■ **Work instructions**: An exact copy of the data is required, with no pictures in it.

Recorded data:

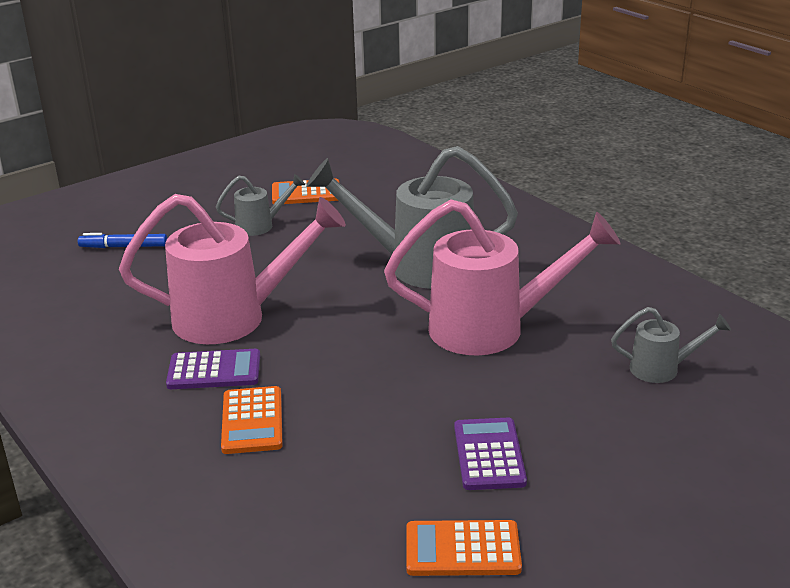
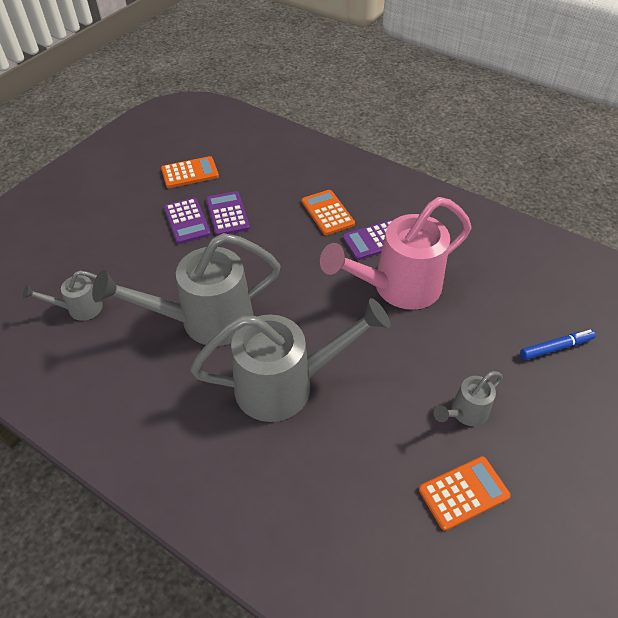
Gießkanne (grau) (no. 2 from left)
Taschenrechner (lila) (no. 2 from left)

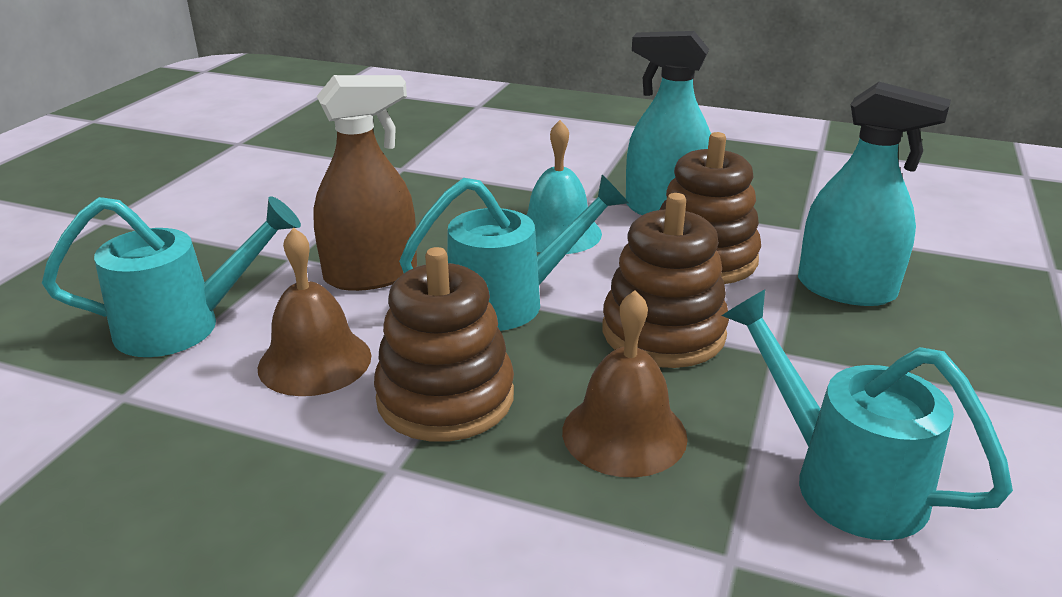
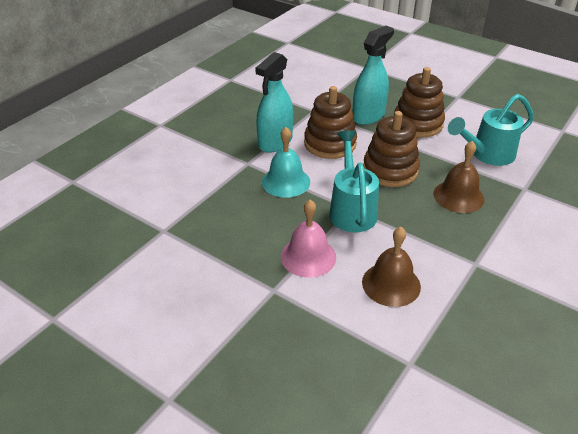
Glocke (rosa)
Stapelspielzeug (braun) (no. 3 from left)
Gießkanne (türkis) (no. 1 from left in the first image)

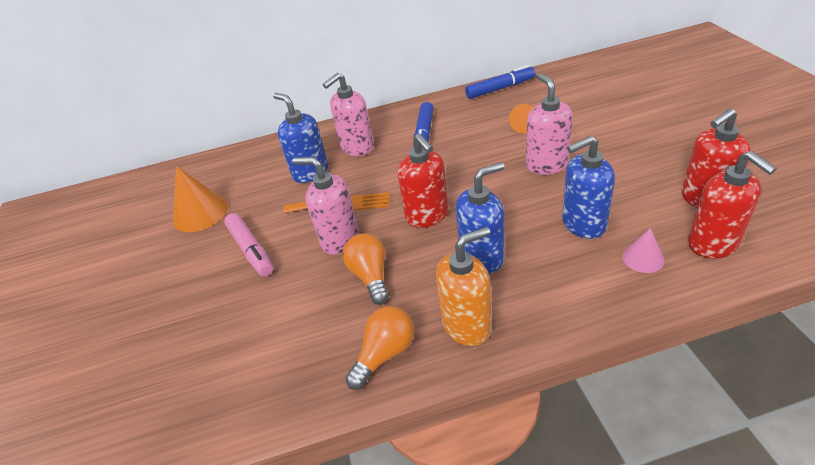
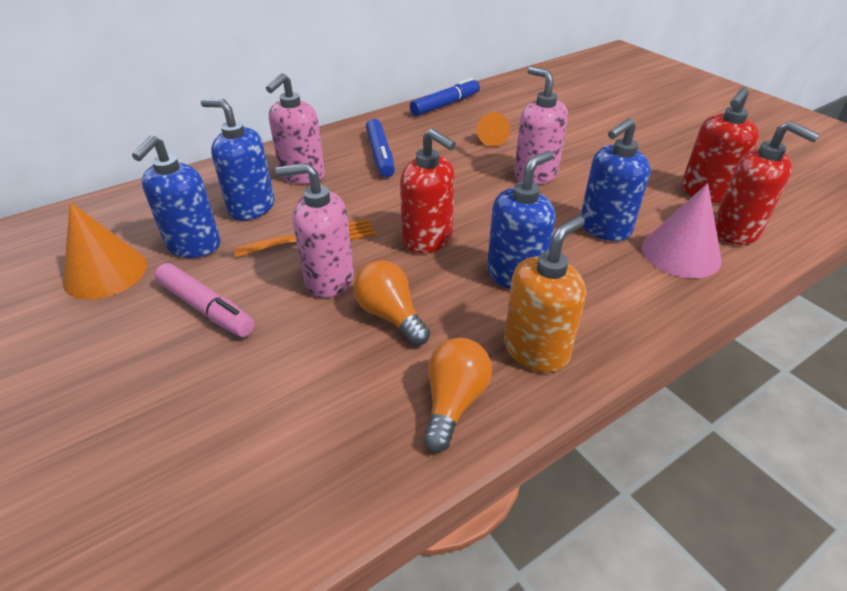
Seifenspender (blau) (no. 1 from left)
Kegel (rosa)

■ **Exercise output**:
Gießkanne (grau) (no. 2 from left)
Taschenrechner (lila) (no. 2 from left)

Glocke (rosa)
Stapelspielzeug (braun) (no. 3 from left)
Gießkanne (türkis) (no. 1 from left in the first image)

Seifenspender (blau) (no. 1 from left)
Kegel (rosa)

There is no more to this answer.